→ Recorded data:
──────────────────────────────
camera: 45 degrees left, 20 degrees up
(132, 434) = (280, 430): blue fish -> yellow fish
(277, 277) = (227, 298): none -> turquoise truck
──────────────────────────────
→ Problem statement:
The line with "(132, 434) = (280, 430): blue", plus every line after it through the end of the listing, needs to be repeated exactly; nothing else belongs in the reply.

→ Answer below:
(132, 434) = (280, 430): blue fish -> yellow fish
(277, 277) = (227, 298): none -> turquoise truck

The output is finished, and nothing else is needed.